--- Exercise data Enclosed Below ---

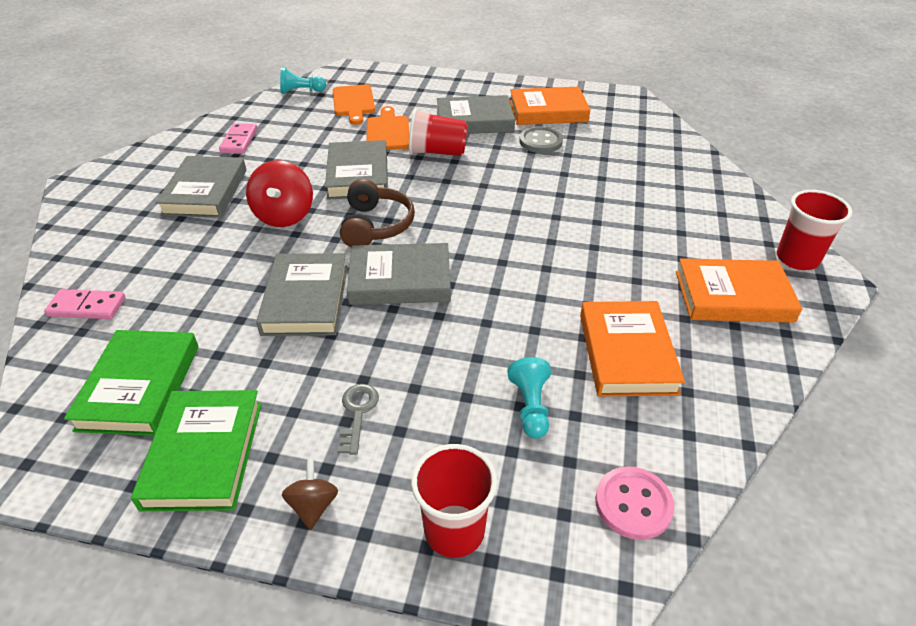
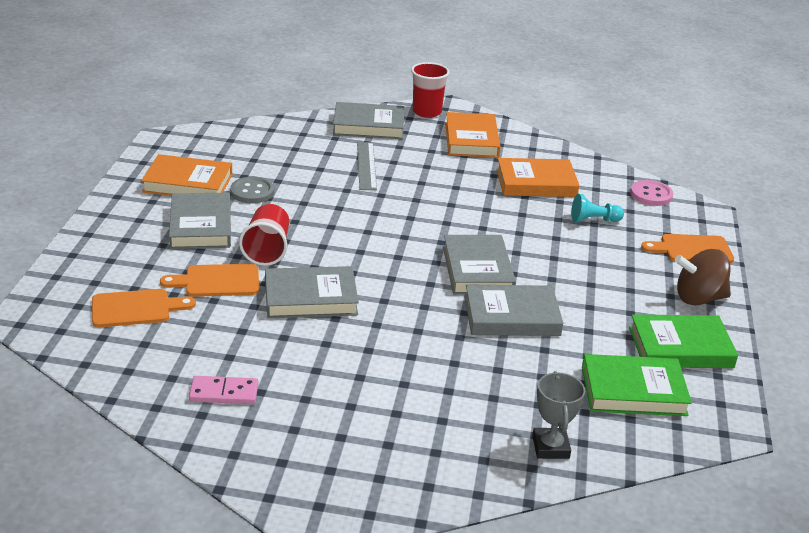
camera: 95 degrees left, 10 degrees down
(87, 307) = (550, 447): pink domino -> grey trophy
(205, 192) = (344, 402): grey book -> grey book (368, 125)
(284, 216) = (388, 340): red spinning top -> none
(301, 91) = (90, 354): turquoise pawn -> none
(313, 505) = (698, 298): brown spinning top -> brown spinning top, size x1.81
(357, 413) = (622, 285): grey key -> none
(376, 225) = (401, 284): brown headphones -> none
(454, 531) = (692, 249): red cup -> orange cutting board
(548, 111) = (188, 183): orange book -> orange book turned 75 degrees counterclockwise
(620, 207) = (366, 165): none -> grey ruler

--- End of Enclosed Exercise data ---

**What you should do**: Should a picture appear among the entries, skip it and copy the rest exactly.

**Response to the exercise**:
camera: 95 degrees left, 10 degrees down
(87, 307) = (550, 447): pink domino -> grey trophy
(205, 192) = (344, 402): grey book -> grey book (368, 125)
(284, 216) = (388, 340): red spinning top -> none
(301, 91) = (90, 354): turquoise pawn -> none
(313, 505) = (698, 298): brown spinning top -> brown spinning top, size x1.81
(357, 413) = (622, 285): grey key -> none
(376, 225) = (401, 284): brown headphones -> none
(454, 531) = (692, 249): red cup -> orange cutting board
(548, 111) = (188, 183): orange book -> orange book turned 75 degrees counterclockwise
(620, 207) = (366, 165): none -> grey ruler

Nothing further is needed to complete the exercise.